DATA RECORDS Start Marker

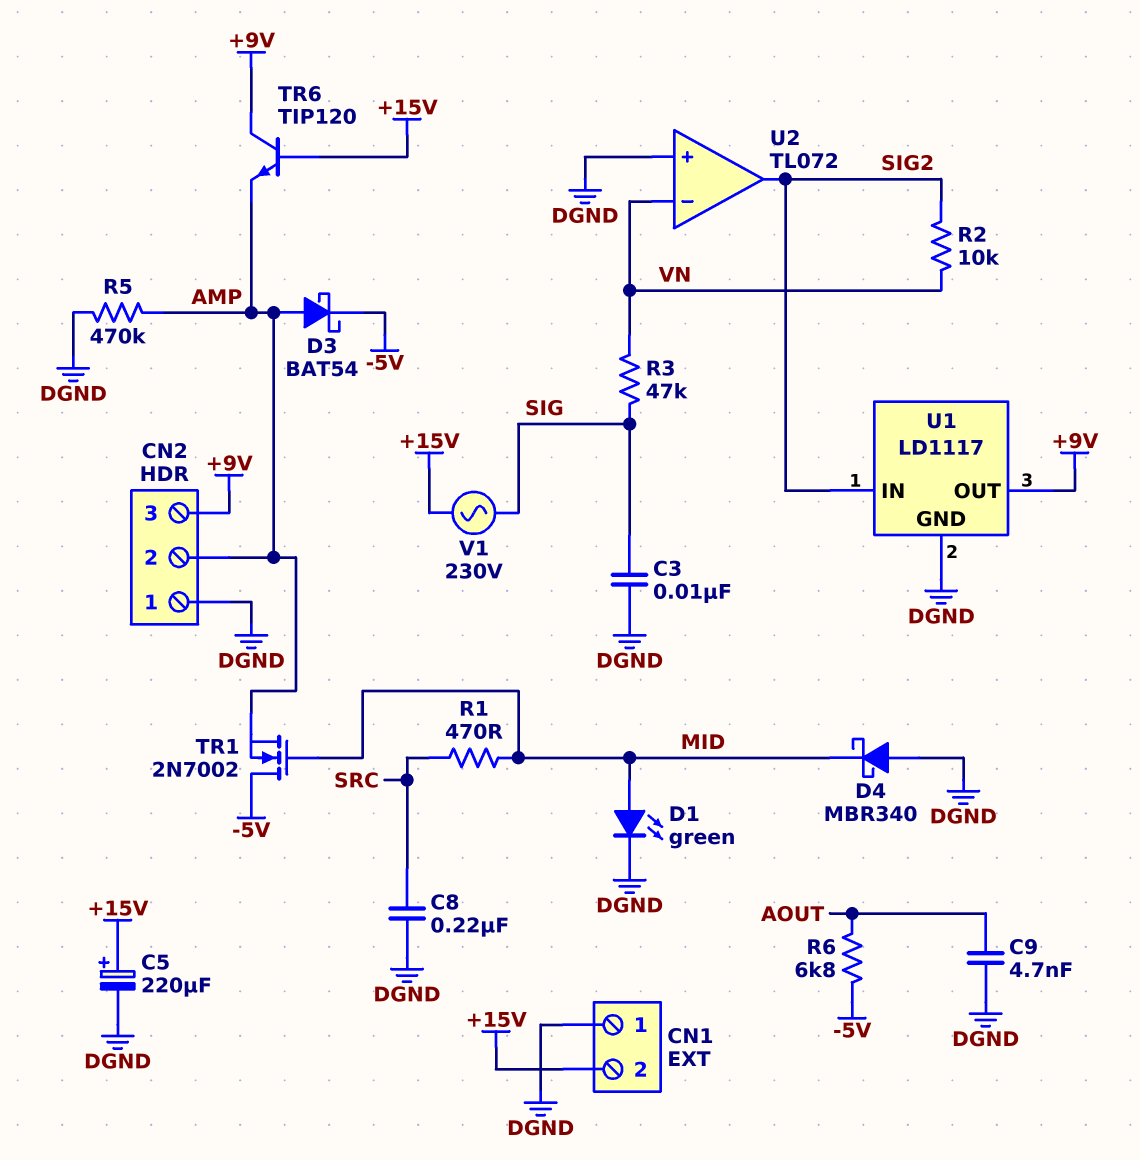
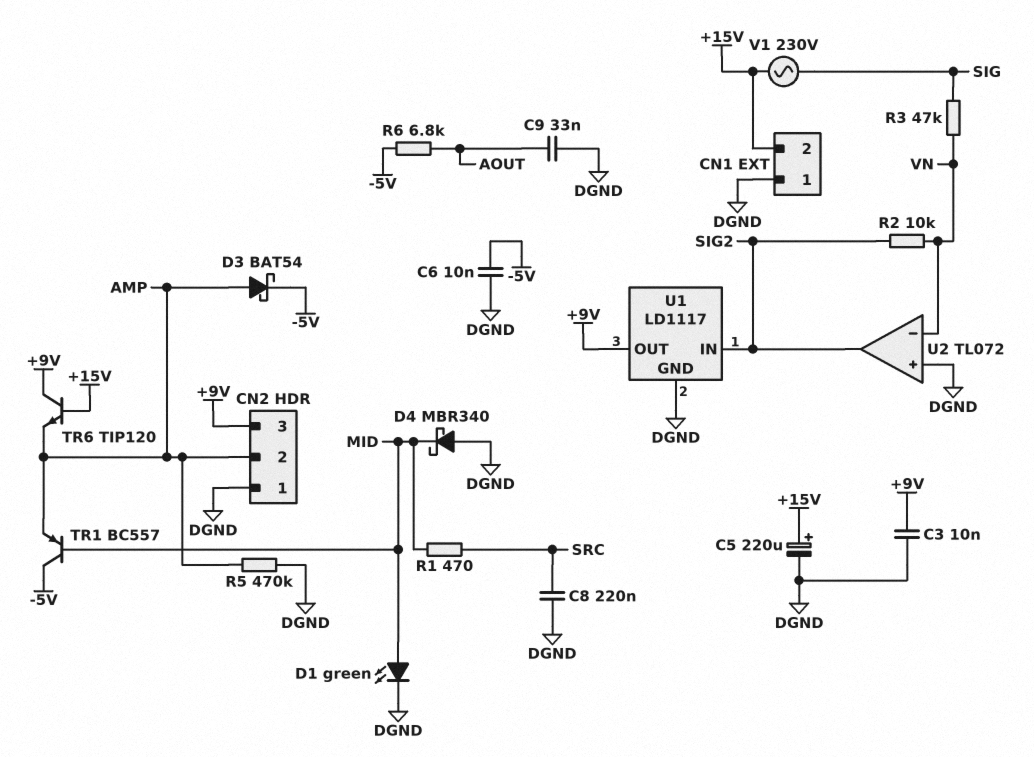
C3: 10nF (DGND, SIG) -> 10nF (+9V, DGND)
C6: none -> 10nF (-5V, DGND)
C9: 4.7nF (AOUT, DGND) -> 33nF (AOUT, DGND)
TR1: NMOS 2N7002 (G MID, D -5V, S AMP) -> PNP BC557 (B MID, C -5V, E AMP)

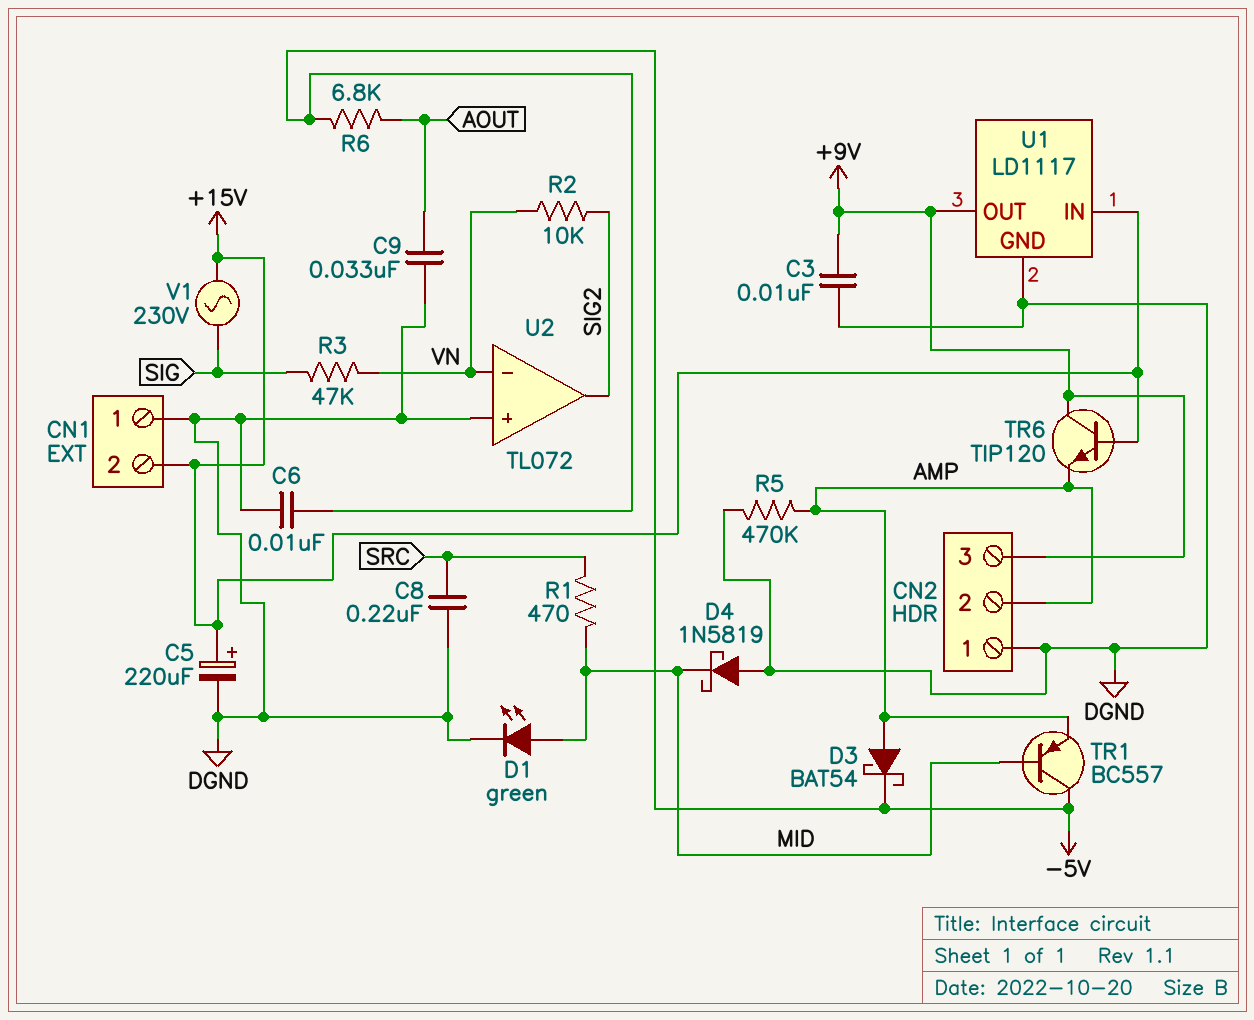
D4: schottky MBR340 (A DGND, K MID) -> schottky 1N5819 (A DGND, K MID)
U1 pin IN: SIG2 -> +15V

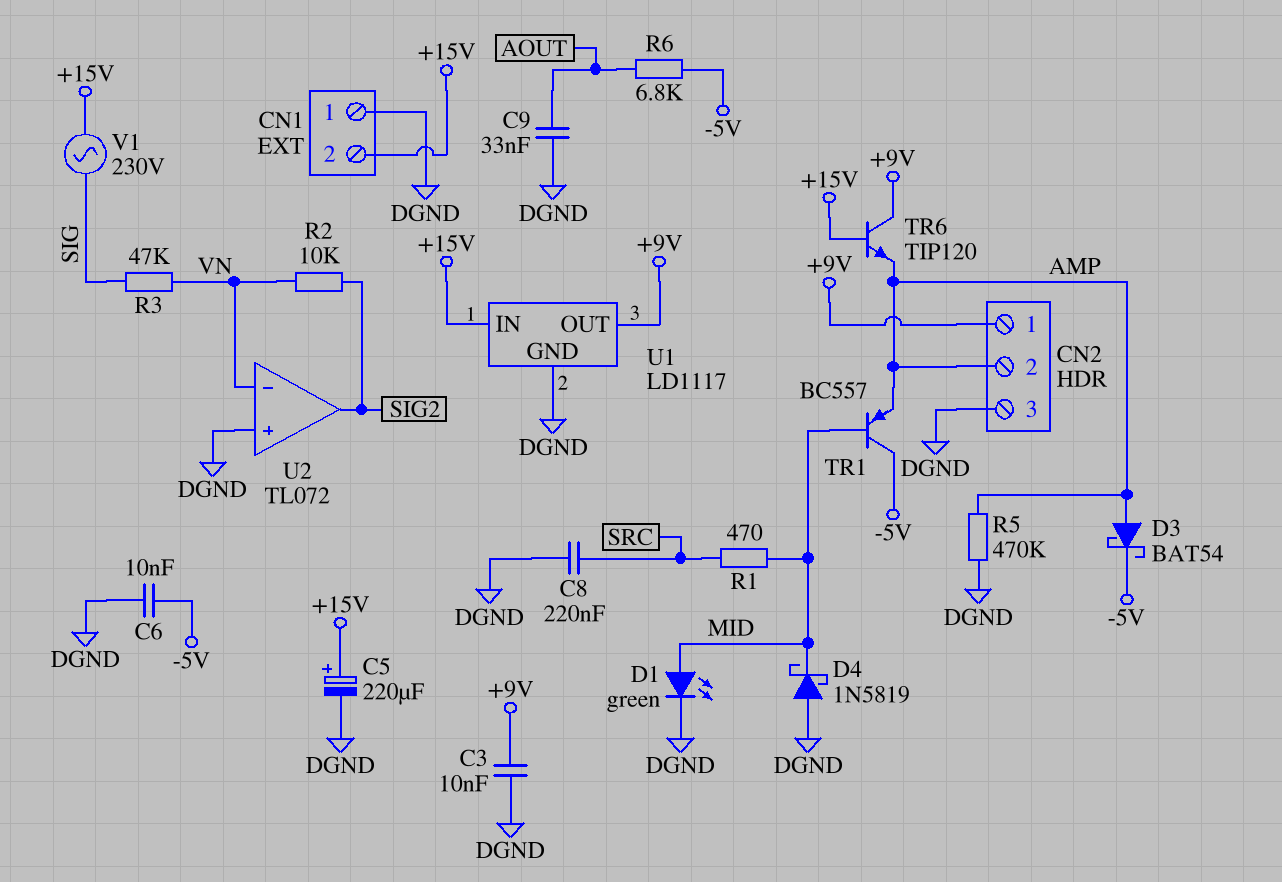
CN2 pin 1: DGND -> +9V
CN2 pin 3: +9V -> DGND

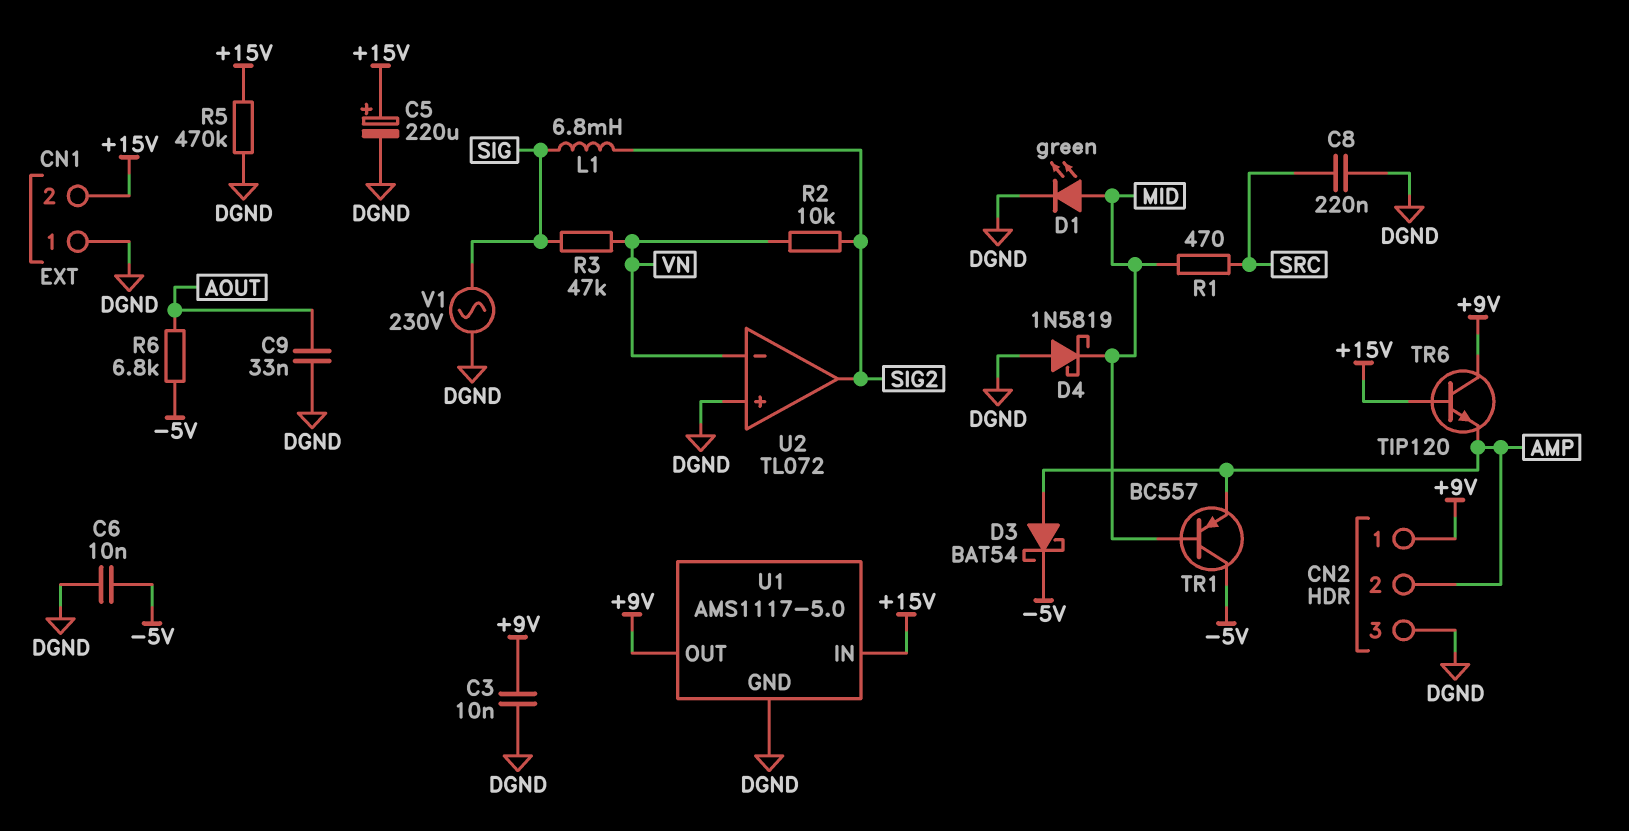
L1: none -> 6.8mH (SIG, SIG2)
R5: 470k (AMP, DGND) -> 470k (+15V, DGND)
U1: LD1117 -> AMS1117-5.0
V1: AC 230V (+15V, SIG) -> AC 230V (DGND, SIG)

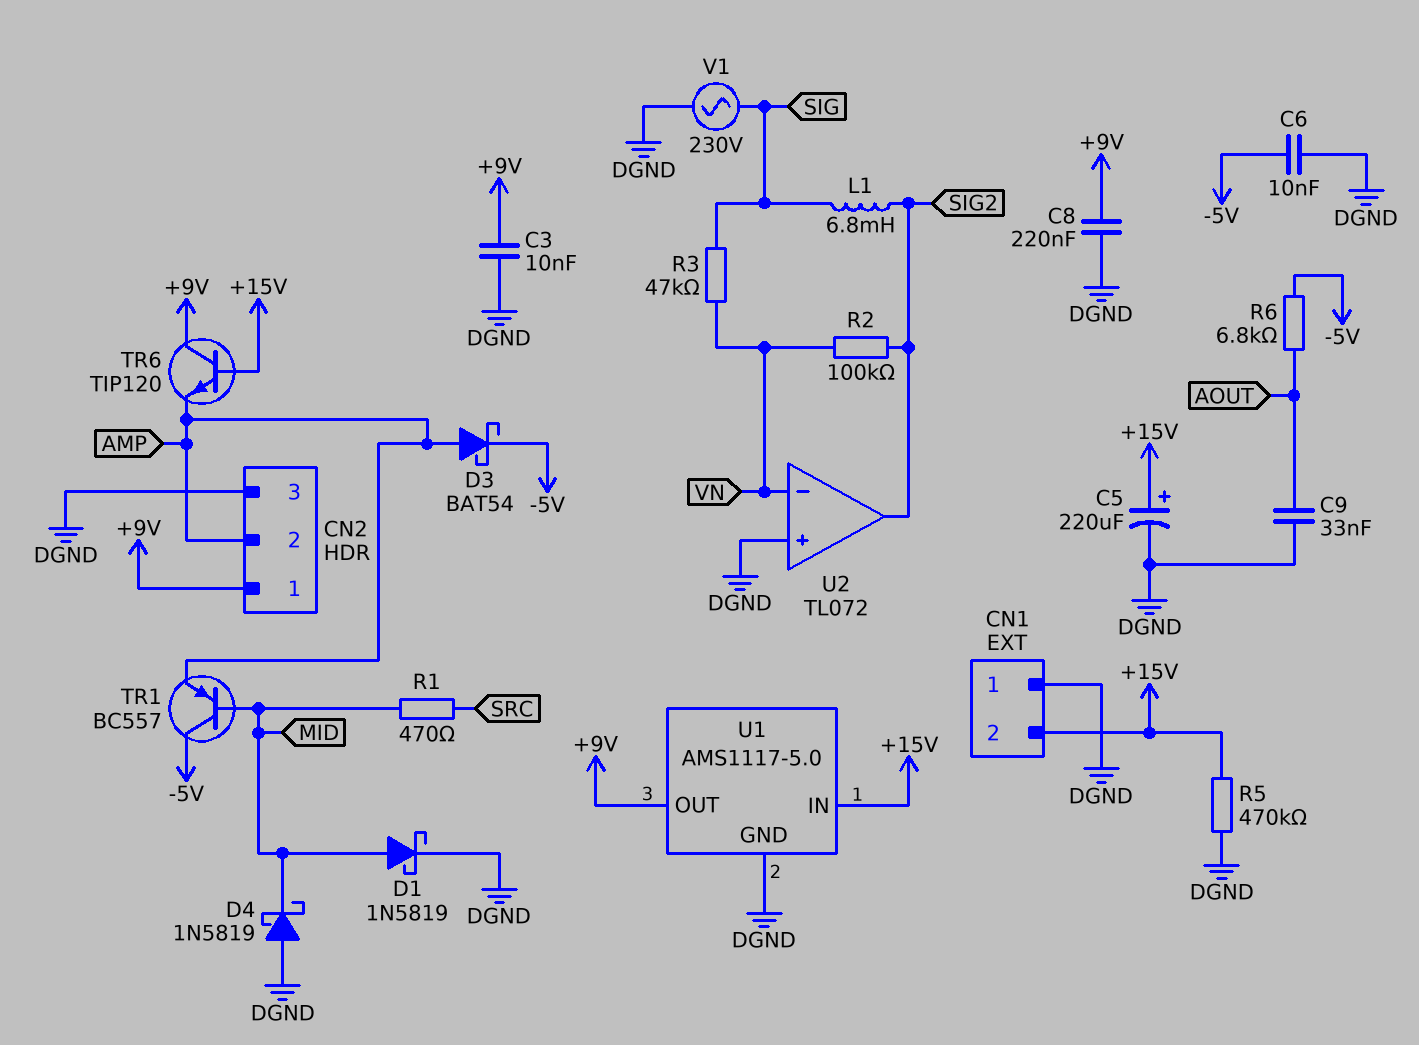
C8: 220nF (DGND, SRC) -> 220nF (+9V, DGND)
D1: LED green (A MID, K DGND) -> schottky 1N5819 (A MID, K DGND)
R2: 10k (SIG2, VN) -> 100k (SIG2, VN)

DATA RECORDS End Marker

TASK TO CARRY OUT: Nothing but the lines from the line holding "R5: 470k (AMP, DGND) -> 470k (+15V, DGND)" through the last line of the entries above is to be reproduced, exactly and without pictures.

TASK OUTPUT:
R5: 470k (AMP, DGND) -> 470k (+15V, DGND)
U1: LD1117 -> AMS1117-5.0
V1: AC 230V (+15V, SIG) -> AC 230V (DGND, SIG)

C8: 220nF (DGND, SRC) -> 220nF (+9V, DGND)
D1: LED green (A MID, K DGND) -> schottky 1N5819 (A MID, K DGND)
R2: 10k (SIG2, VN) -> 100k (SIG2, VN)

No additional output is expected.